(MATERIAL FOR THIS TASK Opens)
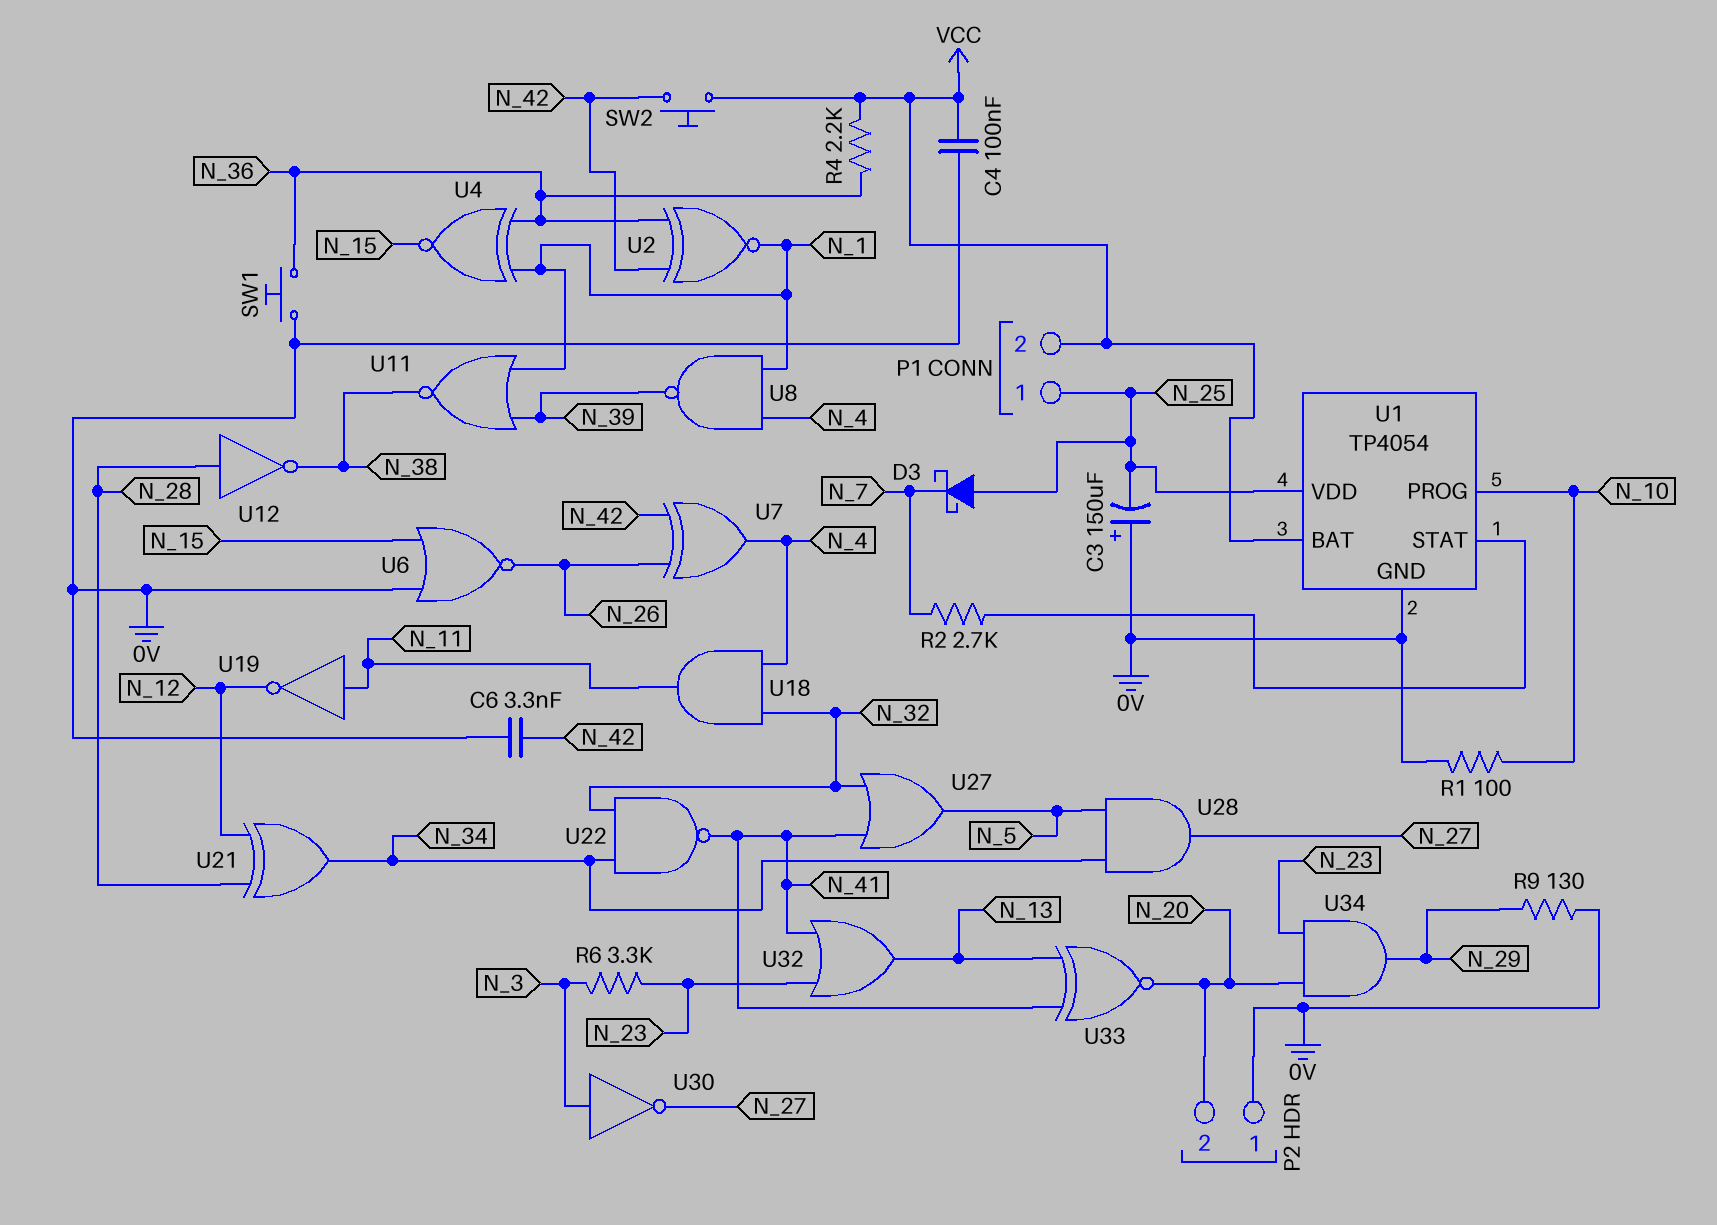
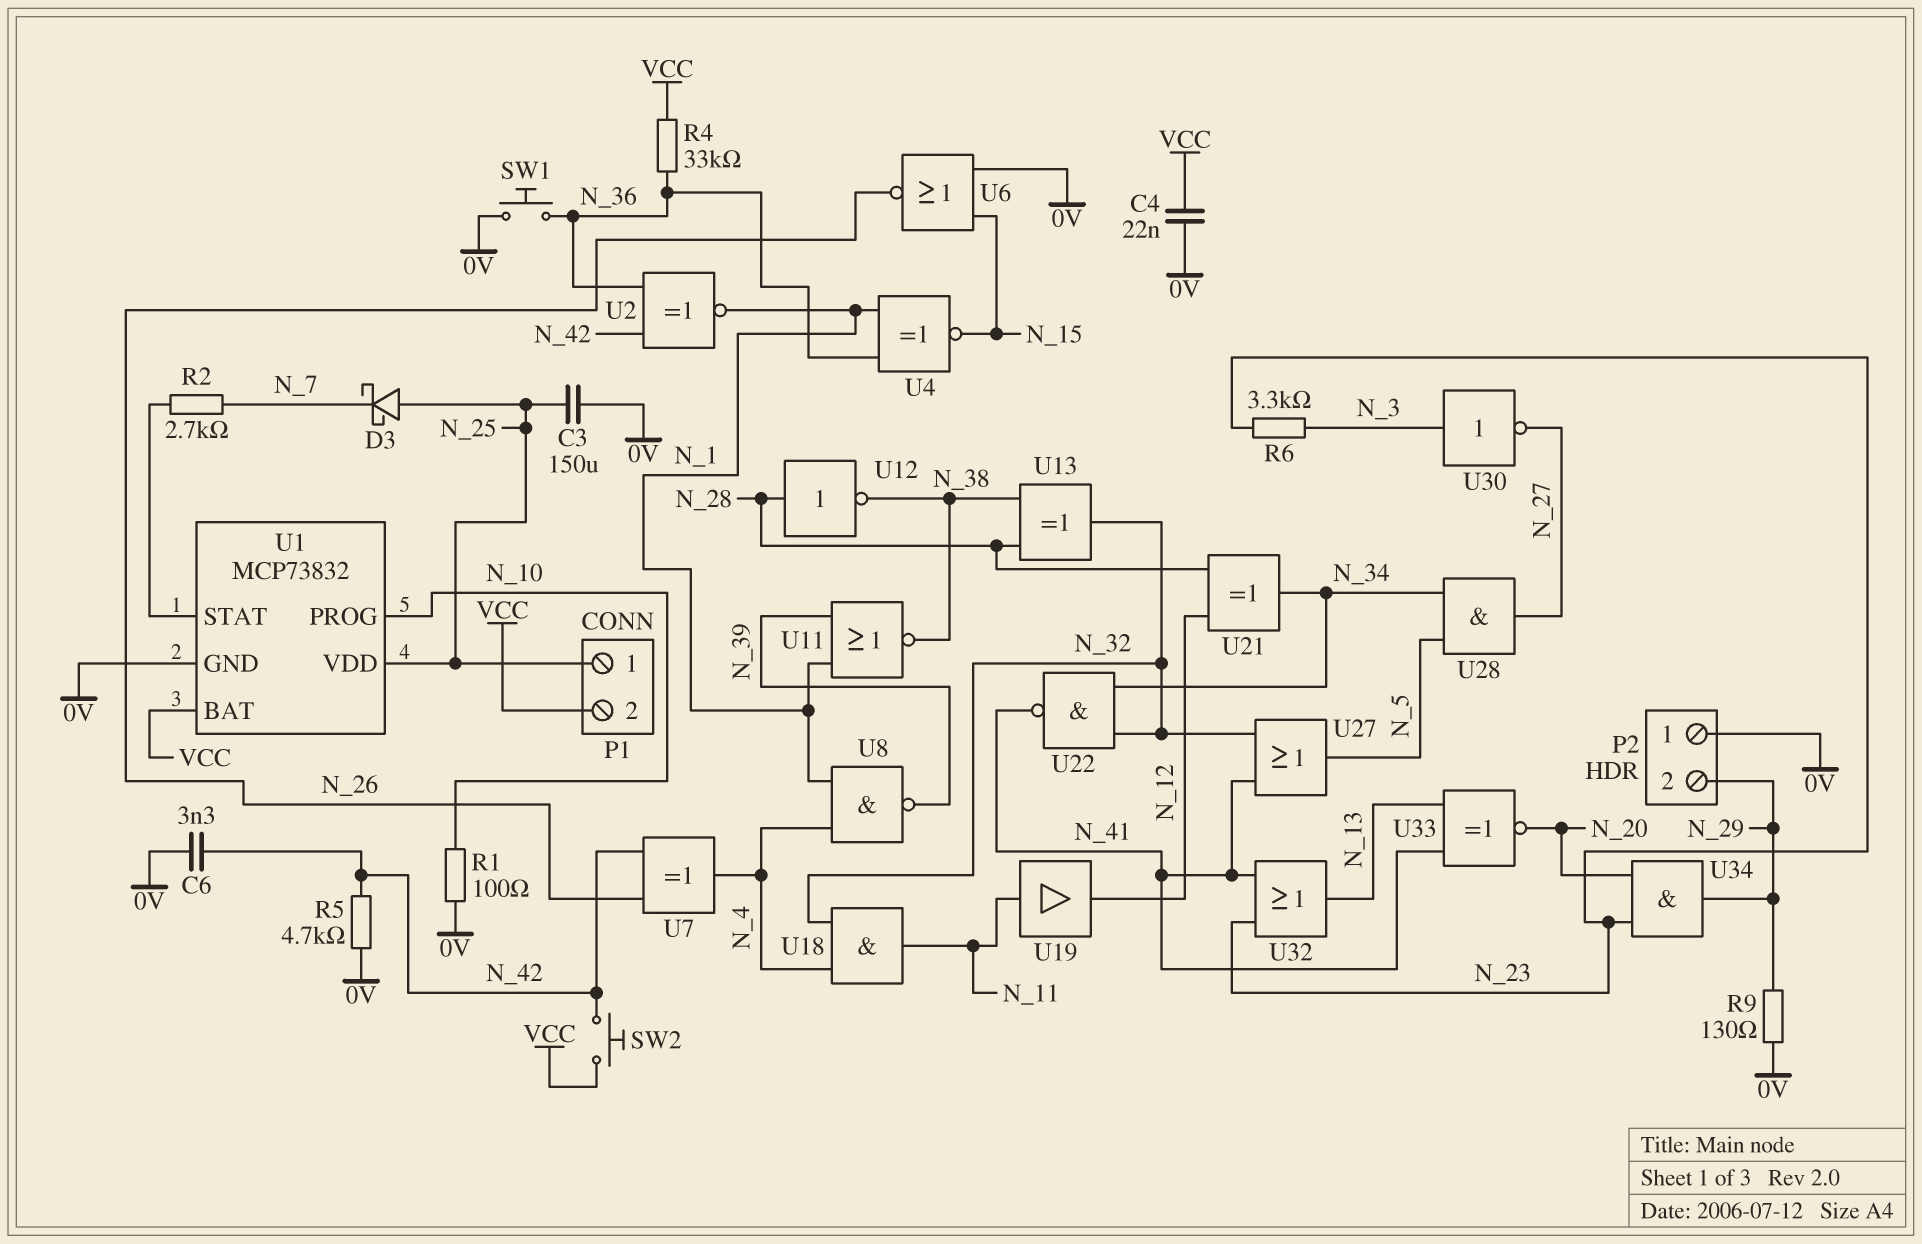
C3: 150uF (plus 0V, minus N_25) -> 150uF (0V, N_25)
C4: 100nF (0V, VCC) -> 22nF (0V, VCC)
P2 pin 2: N_20 -> N_29
R4: 2.2k (N_36, VCC) -> 33k (N_36, VCC)
R5: none -> 4.7k (0V, N_42)
U1: TP4054 -> MCP73832
U13: none -> XOR (in N_28, in N_38, out N_32)
U19: NOT (in N_11, out N_12) -> buffer (in N_11, out N_12)

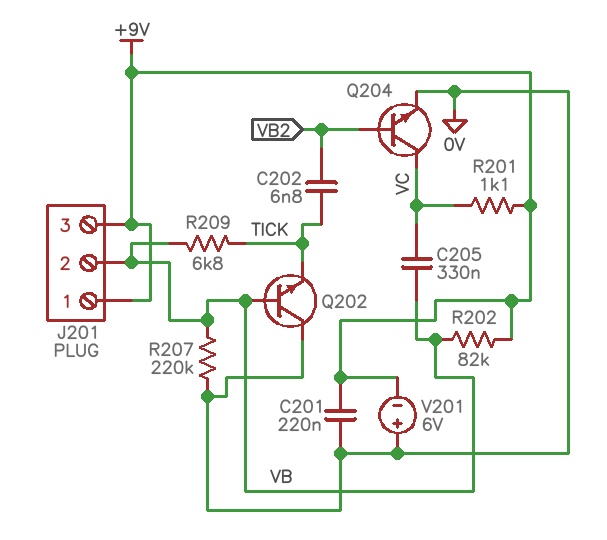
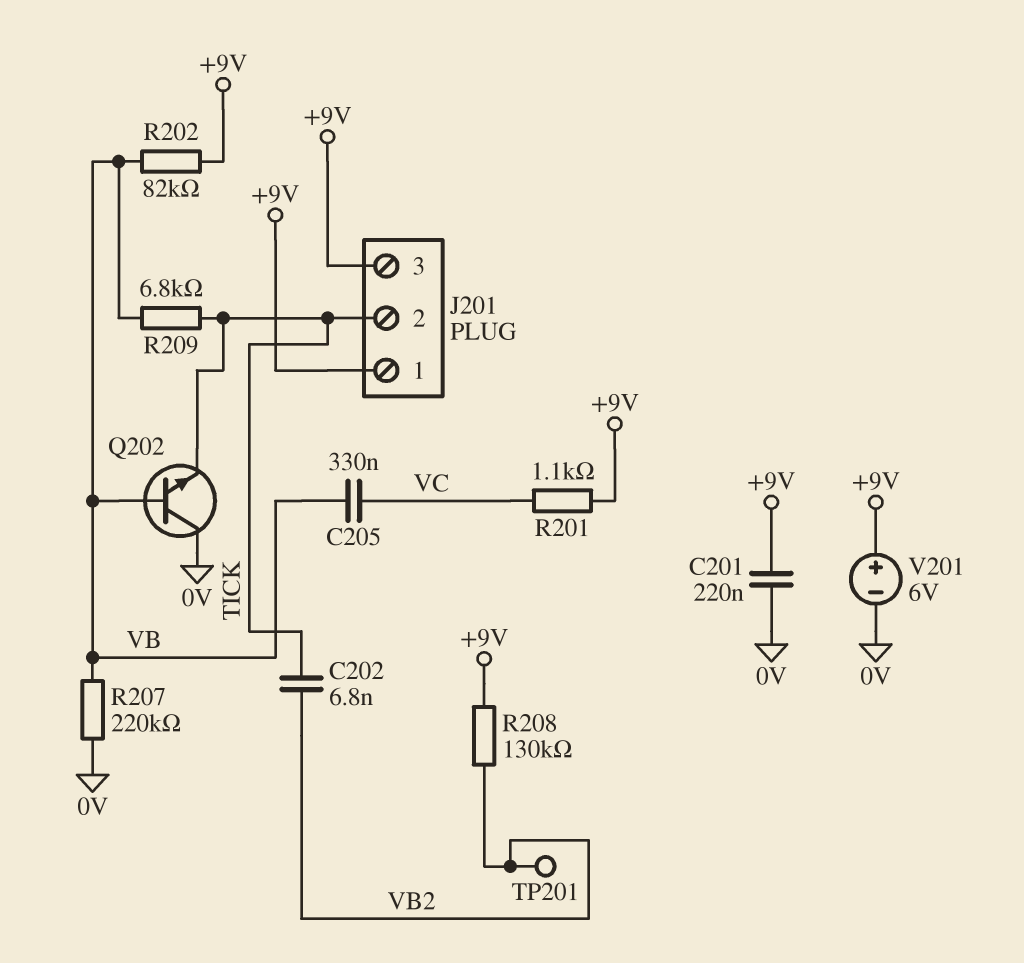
J201 pin 2: VB -> TICK
Q204: NPN (B VB2, C VC, E 0V) -> none
R208: none -> 130k (+9V, VB2)
TP201: none -> test point (VB2)
V201: 6V (plus 0V, minus +9V) -> 6V (plus +9V, minus 0V)

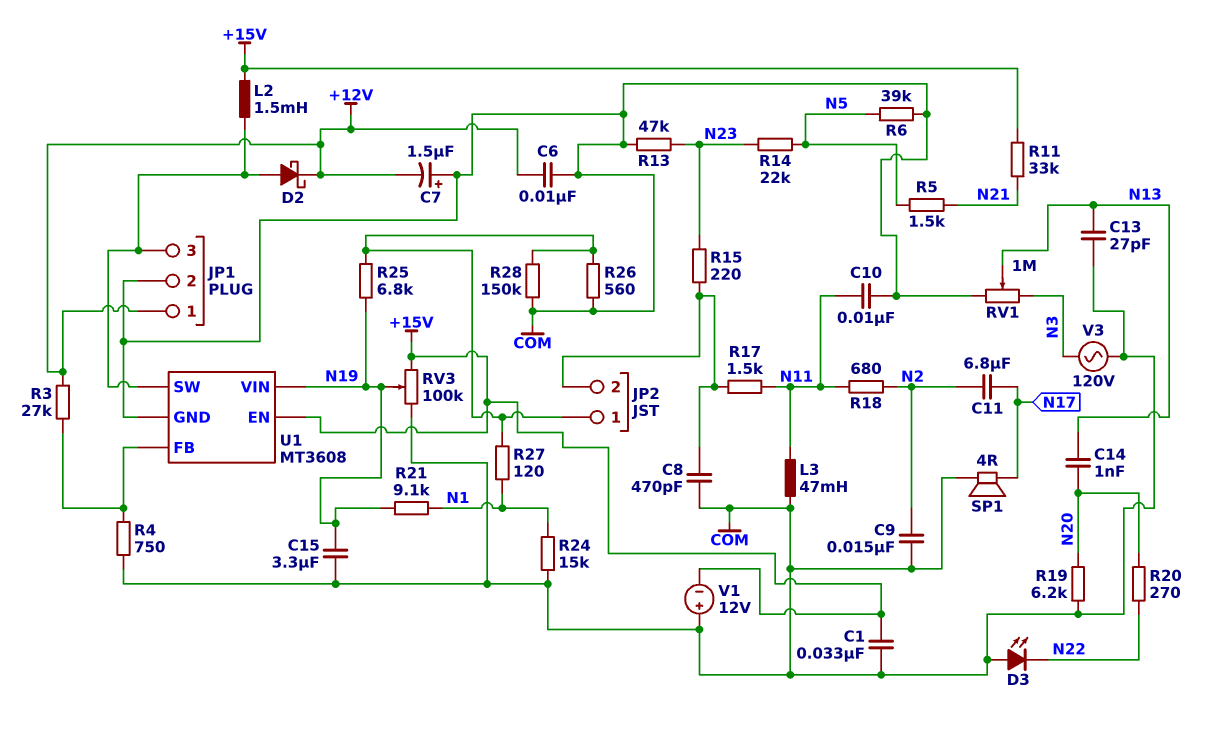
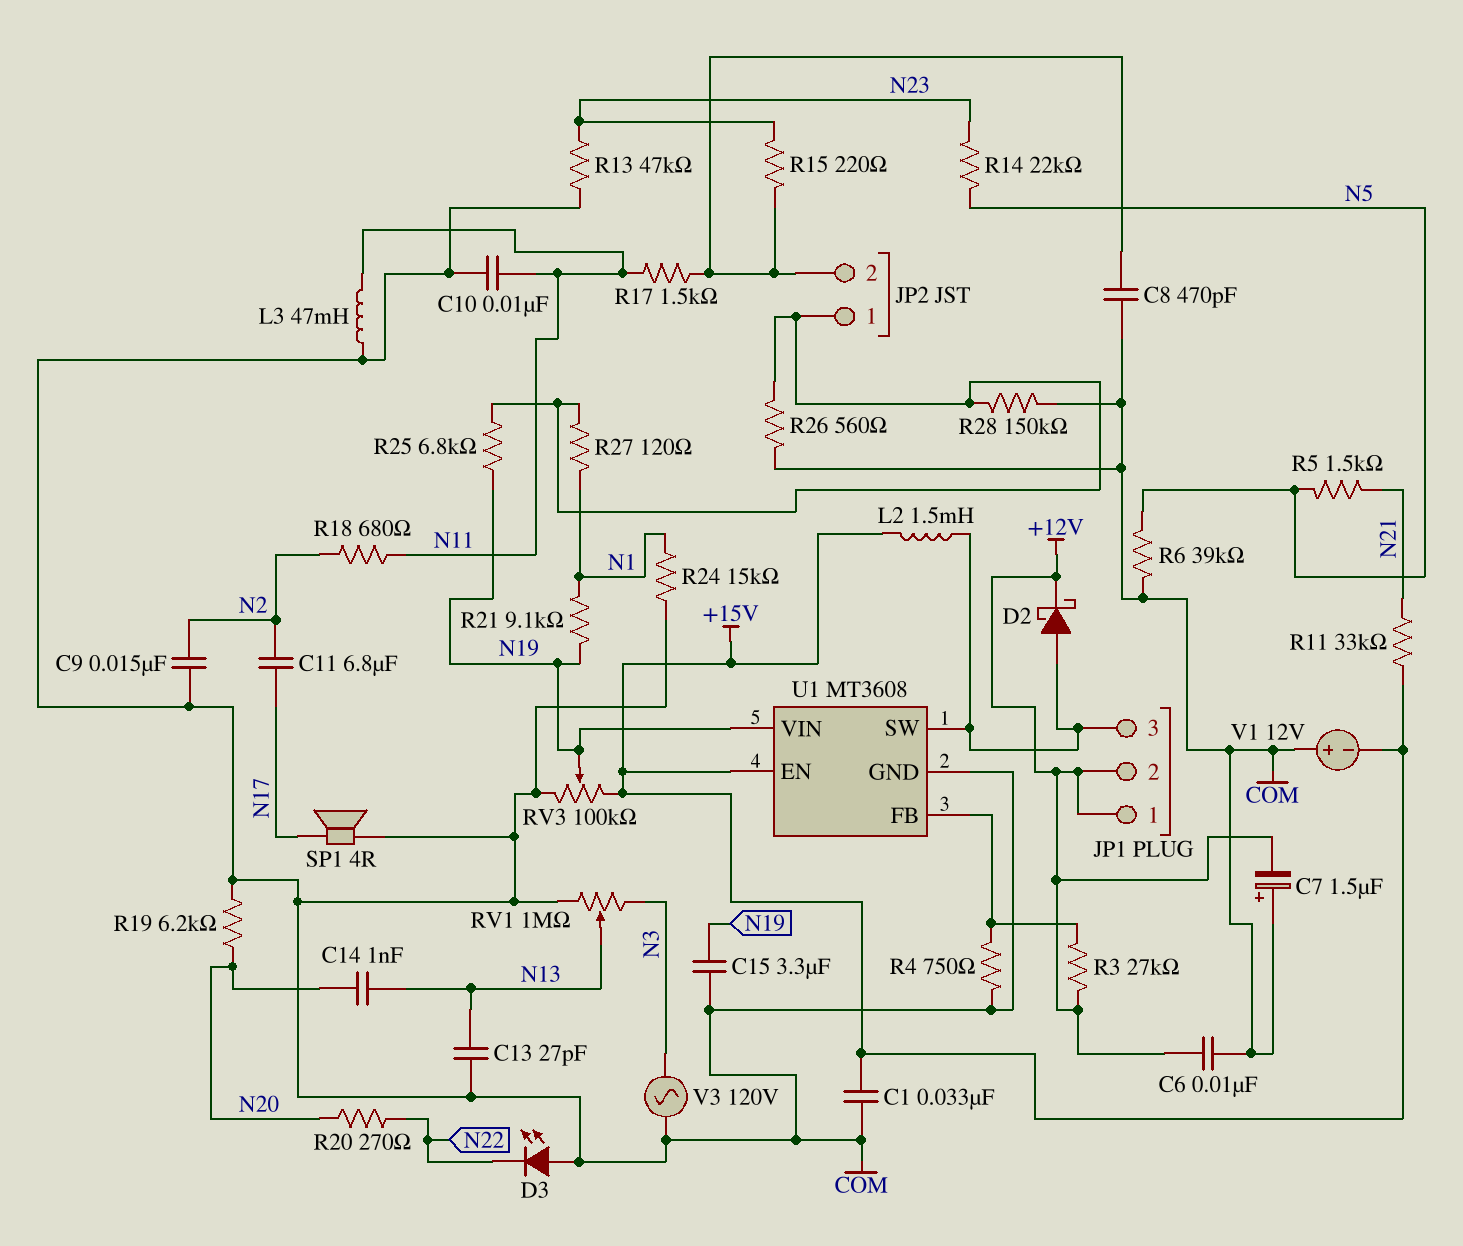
JP1 pin 2: COM -> +12V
(MATERIAL FOR THIS TASK Closes)
**AIM OF THE TASK**
From the first line above to the line containing "V201: 6V (plus", repeat each line exactly. Pictures stay out.

**REPLY TO THE EXERCISE**
C3: 150uF (plus 0V, minus N_25) -> 150uF (0V, N_25)
C4: 100nF (0V, VCC) -> 22nF (0V, VCC)
P2 pin 2: N_20 -> N_29
R4: 2.2k (N_36, VCC) -> 33k (N_36, VCC)
R5: none -> 4.7k (0V, N_42)
U1: TP4054 -> MCP73832
U13: none -> XOR (in N_28, in N_38, out N_32)
U19: NOT (in N_11, out N_12) -> buffer (in N_11, out N_12)

J201 pin 2: VB -> TICK
Q204: NPN (B VB2, C VC, E 0V) -> none
R208: none -> 130k (+9V, VB2)
TP201: none -> test point (VB2)
V201: 6V (plus 0V, minus +9V) -> 6V (plus +9V, minus 0V)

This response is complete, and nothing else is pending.